Below are some records. Return exactly the lines from the one with "none -> brown brick J6 level 1" to the one with "brown round brick A14", and nothing else.

[[ DATA open ]]

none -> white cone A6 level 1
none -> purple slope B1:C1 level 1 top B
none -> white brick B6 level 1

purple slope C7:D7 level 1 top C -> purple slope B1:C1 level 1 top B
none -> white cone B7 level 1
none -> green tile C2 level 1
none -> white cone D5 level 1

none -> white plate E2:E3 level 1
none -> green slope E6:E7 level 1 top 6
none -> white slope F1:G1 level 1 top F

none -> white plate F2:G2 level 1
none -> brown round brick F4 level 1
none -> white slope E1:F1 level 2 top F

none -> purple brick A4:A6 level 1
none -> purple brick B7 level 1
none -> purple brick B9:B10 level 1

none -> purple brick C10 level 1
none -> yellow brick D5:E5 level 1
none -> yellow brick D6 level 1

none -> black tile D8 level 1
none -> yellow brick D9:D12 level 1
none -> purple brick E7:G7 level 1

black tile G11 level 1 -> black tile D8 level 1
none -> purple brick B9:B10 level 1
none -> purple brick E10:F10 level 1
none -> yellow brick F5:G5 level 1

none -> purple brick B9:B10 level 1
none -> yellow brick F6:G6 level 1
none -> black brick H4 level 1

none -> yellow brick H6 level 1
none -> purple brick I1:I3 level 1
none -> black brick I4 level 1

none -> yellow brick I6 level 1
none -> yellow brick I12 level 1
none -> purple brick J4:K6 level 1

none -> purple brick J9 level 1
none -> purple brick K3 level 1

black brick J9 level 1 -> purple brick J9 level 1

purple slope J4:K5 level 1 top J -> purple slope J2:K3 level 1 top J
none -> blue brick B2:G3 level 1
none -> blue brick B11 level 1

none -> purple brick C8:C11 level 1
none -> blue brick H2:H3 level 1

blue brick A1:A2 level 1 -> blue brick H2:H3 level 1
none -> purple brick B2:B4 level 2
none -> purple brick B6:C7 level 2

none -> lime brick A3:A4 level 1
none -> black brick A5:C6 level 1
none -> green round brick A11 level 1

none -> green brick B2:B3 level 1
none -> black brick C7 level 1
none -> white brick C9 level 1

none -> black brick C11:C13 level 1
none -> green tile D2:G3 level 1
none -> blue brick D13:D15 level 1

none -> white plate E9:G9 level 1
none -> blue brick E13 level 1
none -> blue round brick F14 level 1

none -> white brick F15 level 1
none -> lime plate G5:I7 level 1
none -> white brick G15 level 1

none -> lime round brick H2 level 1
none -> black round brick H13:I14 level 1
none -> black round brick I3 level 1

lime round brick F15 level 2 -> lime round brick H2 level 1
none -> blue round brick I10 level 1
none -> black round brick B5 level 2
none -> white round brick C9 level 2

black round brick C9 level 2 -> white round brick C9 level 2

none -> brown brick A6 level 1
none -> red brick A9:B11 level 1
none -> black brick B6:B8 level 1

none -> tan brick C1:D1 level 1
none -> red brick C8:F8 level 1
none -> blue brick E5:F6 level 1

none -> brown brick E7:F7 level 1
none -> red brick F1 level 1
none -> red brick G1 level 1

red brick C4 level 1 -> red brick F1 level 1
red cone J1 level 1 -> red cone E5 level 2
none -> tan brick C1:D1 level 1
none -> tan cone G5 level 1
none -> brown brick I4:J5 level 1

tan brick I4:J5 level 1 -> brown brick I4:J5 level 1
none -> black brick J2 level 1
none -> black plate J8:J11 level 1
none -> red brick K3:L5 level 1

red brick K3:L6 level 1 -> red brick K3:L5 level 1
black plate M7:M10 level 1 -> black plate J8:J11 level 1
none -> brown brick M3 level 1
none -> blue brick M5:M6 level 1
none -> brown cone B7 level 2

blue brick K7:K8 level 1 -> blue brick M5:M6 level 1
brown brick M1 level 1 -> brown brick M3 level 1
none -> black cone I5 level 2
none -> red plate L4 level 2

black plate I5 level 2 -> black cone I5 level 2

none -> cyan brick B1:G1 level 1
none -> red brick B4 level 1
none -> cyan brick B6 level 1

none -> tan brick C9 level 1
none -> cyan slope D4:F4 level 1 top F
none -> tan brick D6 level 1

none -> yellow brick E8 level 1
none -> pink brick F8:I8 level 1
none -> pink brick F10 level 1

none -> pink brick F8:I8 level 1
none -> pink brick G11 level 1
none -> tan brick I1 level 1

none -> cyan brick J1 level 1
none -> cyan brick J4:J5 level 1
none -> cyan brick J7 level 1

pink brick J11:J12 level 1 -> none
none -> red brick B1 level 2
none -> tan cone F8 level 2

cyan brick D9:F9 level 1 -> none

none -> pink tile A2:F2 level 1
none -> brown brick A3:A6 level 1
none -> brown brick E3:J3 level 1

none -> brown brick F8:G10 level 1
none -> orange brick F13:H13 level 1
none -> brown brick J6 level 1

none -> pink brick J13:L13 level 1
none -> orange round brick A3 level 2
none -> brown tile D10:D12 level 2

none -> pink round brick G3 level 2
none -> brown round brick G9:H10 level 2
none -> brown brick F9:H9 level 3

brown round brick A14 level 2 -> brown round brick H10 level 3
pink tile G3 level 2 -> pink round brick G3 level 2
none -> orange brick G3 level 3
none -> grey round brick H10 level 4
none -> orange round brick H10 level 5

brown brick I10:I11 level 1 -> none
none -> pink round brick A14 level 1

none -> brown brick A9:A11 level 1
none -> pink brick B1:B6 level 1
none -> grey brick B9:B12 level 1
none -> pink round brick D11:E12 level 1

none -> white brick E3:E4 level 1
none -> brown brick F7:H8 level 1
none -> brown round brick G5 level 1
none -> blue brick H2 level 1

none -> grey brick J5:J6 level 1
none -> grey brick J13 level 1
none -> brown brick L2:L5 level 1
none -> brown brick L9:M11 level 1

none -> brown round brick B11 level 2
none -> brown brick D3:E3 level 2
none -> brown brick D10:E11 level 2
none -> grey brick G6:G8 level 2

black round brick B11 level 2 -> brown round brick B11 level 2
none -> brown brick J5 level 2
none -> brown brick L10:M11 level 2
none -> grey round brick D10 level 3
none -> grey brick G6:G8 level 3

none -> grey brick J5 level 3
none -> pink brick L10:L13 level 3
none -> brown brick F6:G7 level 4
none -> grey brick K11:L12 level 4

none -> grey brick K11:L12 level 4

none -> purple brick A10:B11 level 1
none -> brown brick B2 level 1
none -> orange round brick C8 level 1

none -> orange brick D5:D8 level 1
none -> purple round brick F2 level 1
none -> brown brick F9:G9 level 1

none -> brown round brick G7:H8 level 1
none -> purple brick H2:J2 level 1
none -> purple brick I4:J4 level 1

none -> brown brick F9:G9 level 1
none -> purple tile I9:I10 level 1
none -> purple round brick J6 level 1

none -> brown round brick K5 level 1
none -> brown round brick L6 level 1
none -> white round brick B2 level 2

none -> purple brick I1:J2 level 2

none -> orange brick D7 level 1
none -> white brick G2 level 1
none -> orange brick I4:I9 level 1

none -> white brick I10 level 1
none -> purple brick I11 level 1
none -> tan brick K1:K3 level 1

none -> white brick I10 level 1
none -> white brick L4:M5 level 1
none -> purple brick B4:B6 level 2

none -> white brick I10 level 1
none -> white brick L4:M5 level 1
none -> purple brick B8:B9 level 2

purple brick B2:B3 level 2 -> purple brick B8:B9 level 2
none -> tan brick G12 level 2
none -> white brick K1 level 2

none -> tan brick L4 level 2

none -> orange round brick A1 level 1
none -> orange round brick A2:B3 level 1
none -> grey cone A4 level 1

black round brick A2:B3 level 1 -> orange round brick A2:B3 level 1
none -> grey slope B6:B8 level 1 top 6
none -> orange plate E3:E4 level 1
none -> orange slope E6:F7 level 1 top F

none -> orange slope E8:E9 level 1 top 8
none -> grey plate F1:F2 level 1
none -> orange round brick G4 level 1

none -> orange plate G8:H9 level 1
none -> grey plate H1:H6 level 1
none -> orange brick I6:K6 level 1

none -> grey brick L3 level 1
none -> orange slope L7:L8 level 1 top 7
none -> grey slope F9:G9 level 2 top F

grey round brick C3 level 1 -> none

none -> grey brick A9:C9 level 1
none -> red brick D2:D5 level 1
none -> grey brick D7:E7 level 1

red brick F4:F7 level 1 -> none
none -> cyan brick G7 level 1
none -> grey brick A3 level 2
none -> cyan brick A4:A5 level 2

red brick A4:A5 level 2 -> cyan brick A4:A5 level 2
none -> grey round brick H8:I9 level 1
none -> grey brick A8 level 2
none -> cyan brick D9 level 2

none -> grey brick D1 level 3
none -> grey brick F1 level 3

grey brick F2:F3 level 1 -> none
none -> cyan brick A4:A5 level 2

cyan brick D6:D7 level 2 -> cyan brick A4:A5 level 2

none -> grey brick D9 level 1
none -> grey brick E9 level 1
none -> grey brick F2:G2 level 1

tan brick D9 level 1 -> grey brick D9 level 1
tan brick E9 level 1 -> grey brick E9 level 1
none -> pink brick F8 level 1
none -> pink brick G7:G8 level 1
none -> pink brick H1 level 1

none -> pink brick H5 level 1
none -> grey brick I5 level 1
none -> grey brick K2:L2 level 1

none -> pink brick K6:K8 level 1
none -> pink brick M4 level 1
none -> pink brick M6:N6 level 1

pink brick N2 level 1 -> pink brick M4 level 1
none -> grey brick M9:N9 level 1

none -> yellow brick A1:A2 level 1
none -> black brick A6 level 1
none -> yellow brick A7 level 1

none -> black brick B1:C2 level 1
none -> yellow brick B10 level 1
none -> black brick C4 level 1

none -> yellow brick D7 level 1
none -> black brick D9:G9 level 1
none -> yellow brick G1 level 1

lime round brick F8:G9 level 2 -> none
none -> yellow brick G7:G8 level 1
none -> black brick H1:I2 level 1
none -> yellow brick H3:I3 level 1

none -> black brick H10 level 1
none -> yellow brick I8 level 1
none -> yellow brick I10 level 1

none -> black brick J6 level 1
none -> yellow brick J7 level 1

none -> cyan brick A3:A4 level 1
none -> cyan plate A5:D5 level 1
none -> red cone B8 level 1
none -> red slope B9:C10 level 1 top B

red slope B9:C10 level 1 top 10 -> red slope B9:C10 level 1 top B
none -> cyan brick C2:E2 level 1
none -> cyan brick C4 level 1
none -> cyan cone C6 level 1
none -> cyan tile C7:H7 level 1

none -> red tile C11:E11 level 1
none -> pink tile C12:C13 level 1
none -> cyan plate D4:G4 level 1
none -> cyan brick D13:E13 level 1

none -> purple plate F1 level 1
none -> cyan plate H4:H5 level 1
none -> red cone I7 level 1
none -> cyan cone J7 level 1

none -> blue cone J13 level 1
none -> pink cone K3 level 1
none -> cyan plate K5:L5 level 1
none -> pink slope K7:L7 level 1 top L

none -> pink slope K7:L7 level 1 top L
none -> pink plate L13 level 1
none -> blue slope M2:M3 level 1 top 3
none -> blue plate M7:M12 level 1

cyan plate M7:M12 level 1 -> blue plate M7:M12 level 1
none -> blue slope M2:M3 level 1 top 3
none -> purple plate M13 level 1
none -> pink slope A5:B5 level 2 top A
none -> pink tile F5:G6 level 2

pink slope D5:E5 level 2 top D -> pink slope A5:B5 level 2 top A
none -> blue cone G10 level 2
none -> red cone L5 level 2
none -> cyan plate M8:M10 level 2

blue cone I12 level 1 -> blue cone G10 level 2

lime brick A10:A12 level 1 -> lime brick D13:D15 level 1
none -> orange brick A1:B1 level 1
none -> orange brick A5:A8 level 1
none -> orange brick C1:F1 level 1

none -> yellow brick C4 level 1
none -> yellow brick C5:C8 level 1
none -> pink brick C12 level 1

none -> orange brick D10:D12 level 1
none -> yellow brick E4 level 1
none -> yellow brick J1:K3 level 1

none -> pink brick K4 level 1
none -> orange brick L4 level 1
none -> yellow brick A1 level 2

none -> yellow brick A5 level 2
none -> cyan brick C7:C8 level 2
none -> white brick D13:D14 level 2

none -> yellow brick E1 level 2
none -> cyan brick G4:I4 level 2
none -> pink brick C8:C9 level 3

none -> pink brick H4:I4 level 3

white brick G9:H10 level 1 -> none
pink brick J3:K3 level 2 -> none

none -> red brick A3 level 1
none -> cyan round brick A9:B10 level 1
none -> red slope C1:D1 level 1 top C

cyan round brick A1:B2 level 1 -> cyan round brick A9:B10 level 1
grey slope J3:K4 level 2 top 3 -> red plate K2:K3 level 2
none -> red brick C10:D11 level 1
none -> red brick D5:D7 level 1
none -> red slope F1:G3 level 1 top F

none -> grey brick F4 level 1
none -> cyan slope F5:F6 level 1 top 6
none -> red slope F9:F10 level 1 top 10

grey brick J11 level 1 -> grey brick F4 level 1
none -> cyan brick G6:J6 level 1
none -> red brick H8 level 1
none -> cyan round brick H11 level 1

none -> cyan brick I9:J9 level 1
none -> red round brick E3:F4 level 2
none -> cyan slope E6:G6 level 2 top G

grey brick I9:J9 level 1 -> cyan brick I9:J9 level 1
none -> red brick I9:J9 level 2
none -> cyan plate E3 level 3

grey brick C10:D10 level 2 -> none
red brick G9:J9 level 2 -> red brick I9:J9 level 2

[[ DATA closed ]]

TASK RESPONSE
none -> brown brick J6 level 1

none -> pink brick J13:L13 level 1
none -> orange round brick A3 level 2
none -> brown tile D10:D12 level 2

none -> pink round brick G3 level 2
none -> brown round brick G9:H10 level 2
none -> brown brick F9:H9 level 3

brown round brick A14 level 2 -> brown round brick H10 level 3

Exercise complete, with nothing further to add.